■ **TASK DIRECTIONS**:
Please filter the data down to the lines that include the word "scissors" and copy them.
** Opening TASK MATERIAL block **
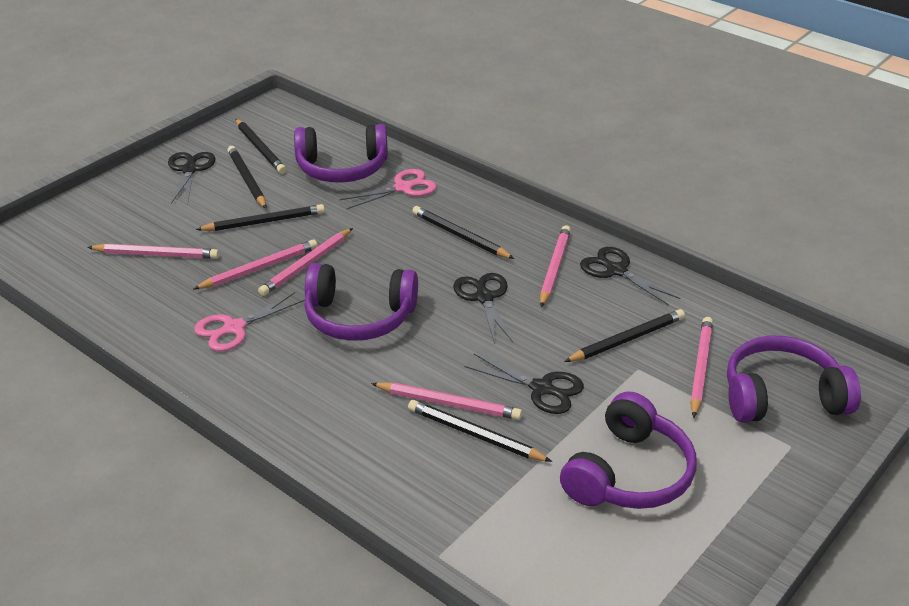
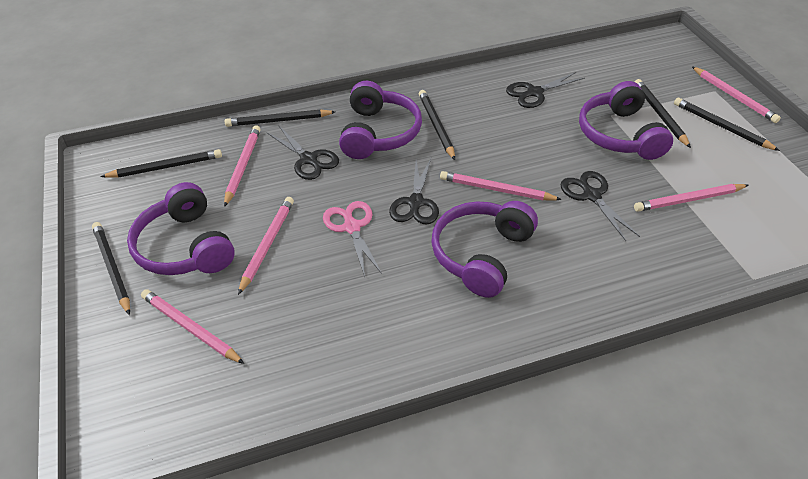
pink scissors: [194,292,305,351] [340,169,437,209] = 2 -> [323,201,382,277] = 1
** Closing TASK MATERIAL block **
** Opening TASK MATERIAL block **
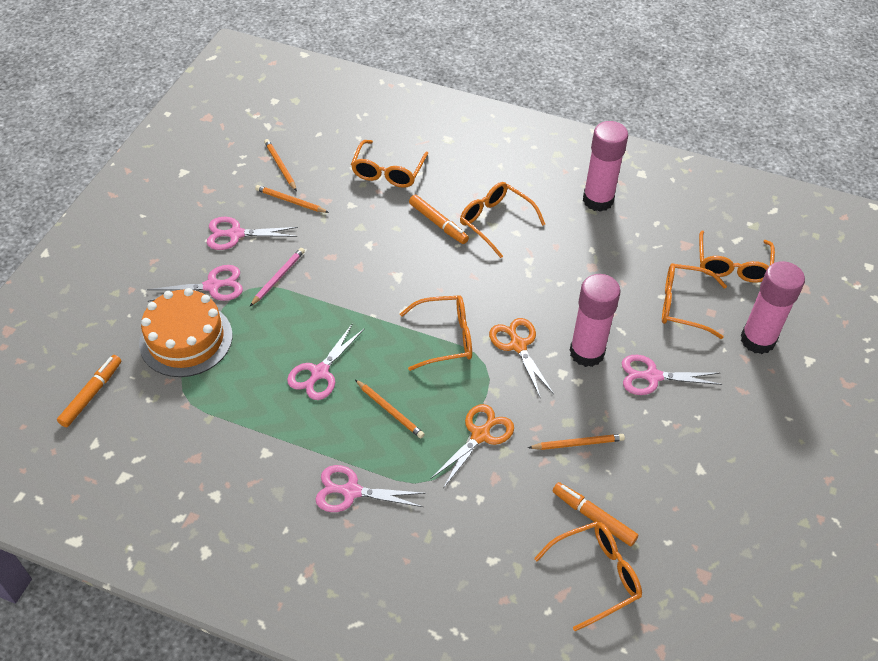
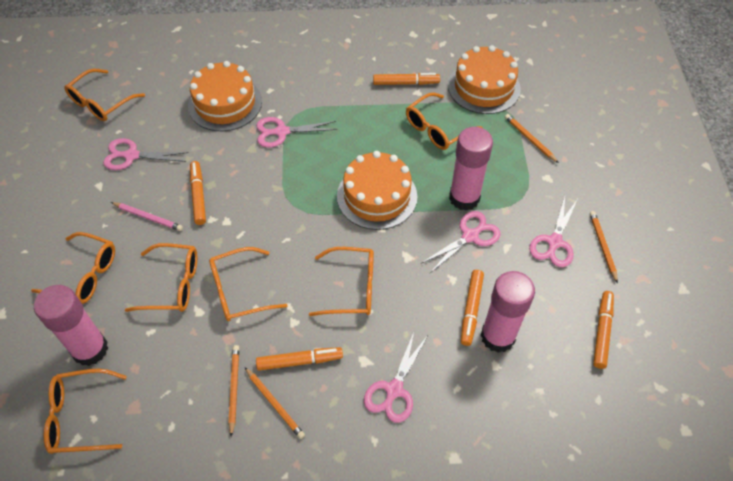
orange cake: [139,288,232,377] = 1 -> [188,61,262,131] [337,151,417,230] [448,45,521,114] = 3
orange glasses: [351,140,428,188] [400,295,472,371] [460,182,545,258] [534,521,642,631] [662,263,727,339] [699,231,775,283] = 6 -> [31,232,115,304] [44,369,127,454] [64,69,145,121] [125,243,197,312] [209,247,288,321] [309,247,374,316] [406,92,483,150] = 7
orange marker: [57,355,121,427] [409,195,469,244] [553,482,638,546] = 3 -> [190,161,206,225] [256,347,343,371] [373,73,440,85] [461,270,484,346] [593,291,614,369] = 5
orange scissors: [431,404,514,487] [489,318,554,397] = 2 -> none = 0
** Closing TASK MATERIAL block **
■ **ANSWER TO THE PROBLEM**:
pink scissors: [194,292,305,351] [340,169,437,209] = 2 -> [323,201,382,277] = 1
orange scissors: [431,404,514,487] [489,318,554,397] = 2 -> none = 0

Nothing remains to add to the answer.